_TASK INSTRUCTIONS:_ Repeat word for word everything from the line containing "orange rocket: 0 -> 1" to the end of the listing, first and last lines included, and only that.

======== STORED DATA

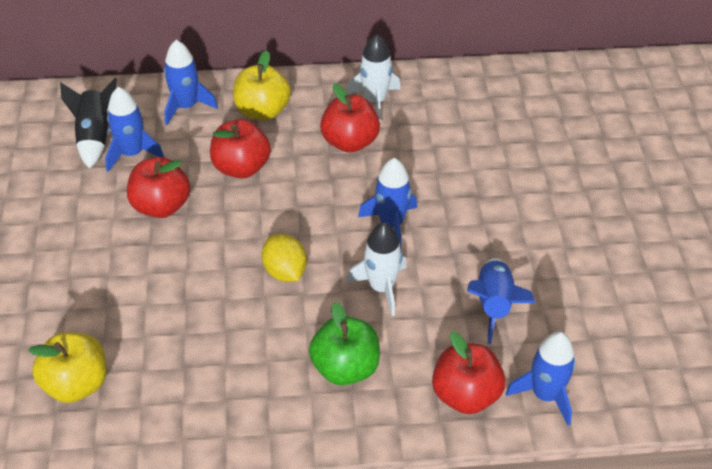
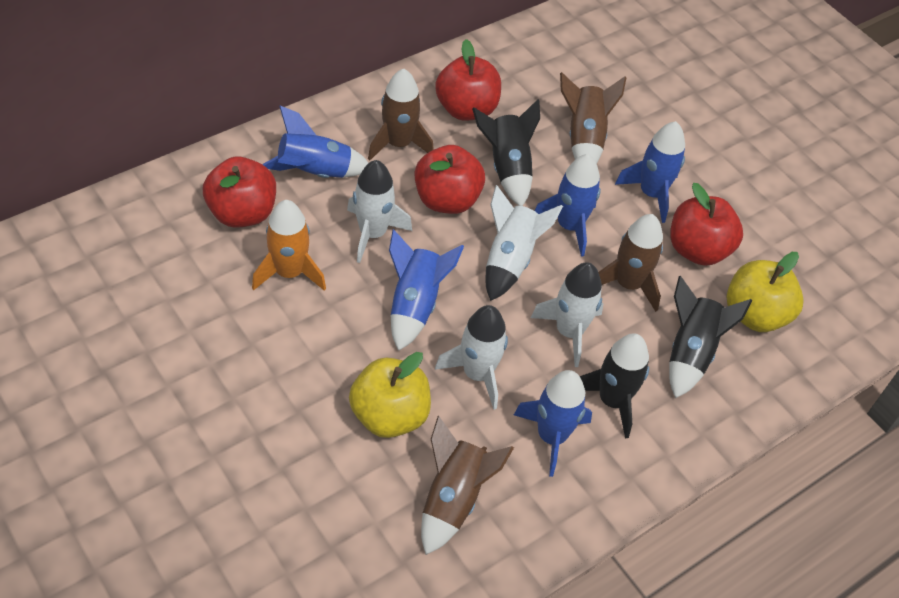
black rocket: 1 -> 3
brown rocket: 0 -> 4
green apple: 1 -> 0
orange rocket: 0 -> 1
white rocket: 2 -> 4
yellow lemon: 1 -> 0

================

_WRITTEN REPLY:_
orange rocket: 0 -> 1
white rocket: 2 -> 4
yellow lemon: 1 -> 0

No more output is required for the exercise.